## WORK INSTRUCTIONS
Check the records below line by line. Give the count of lines with "BARO", and nothing else.

━━━━

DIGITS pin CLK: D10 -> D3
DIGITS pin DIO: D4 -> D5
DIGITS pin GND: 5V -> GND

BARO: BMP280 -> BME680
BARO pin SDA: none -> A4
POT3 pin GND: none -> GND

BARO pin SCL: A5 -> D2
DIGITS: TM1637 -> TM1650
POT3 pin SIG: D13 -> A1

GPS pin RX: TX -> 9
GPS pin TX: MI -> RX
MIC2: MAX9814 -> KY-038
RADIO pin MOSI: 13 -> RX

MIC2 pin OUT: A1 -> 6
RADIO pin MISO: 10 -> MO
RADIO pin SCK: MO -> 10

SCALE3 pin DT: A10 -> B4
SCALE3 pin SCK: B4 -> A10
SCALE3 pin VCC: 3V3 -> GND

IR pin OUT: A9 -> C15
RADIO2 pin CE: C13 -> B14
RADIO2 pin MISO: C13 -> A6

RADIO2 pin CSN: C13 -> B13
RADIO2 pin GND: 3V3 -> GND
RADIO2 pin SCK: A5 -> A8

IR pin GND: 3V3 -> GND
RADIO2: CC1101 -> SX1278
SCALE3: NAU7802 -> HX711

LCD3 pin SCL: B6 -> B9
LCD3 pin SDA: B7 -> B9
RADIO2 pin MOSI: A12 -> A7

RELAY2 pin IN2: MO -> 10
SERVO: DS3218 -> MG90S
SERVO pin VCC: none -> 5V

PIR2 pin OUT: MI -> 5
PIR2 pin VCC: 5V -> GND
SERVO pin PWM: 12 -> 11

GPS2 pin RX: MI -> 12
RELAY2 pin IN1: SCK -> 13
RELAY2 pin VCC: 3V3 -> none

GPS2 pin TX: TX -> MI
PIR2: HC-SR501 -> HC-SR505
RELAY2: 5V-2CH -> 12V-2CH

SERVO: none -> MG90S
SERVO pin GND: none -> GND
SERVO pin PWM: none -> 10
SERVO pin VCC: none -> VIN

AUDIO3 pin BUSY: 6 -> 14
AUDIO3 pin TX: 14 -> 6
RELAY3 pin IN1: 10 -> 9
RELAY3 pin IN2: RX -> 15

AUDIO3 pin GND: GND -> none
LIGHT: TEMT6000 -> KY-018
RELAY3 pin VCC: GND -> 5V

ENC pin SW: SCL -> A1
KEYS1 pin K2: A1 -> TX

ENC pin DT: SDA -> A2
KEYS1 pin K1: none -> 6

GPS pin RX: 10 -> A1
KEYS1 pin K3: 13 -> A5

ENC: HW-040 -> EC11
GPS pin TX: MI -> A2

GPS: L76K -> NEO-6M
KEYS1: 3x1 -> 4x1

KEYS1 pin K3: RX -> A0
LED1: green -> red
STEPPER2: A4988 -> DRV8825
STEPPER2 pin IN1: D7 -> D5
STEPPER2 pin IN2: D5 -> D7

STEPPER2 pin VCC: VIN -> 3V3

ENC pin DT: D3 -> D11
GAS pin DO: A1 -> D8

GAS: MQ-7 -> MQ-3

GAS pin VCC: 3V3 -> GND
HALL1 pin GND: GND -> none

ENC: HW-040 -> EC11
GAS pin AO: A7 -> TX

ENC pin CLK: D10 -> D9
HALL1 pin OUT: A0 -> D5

━━━━

## TASK OUTPUT
3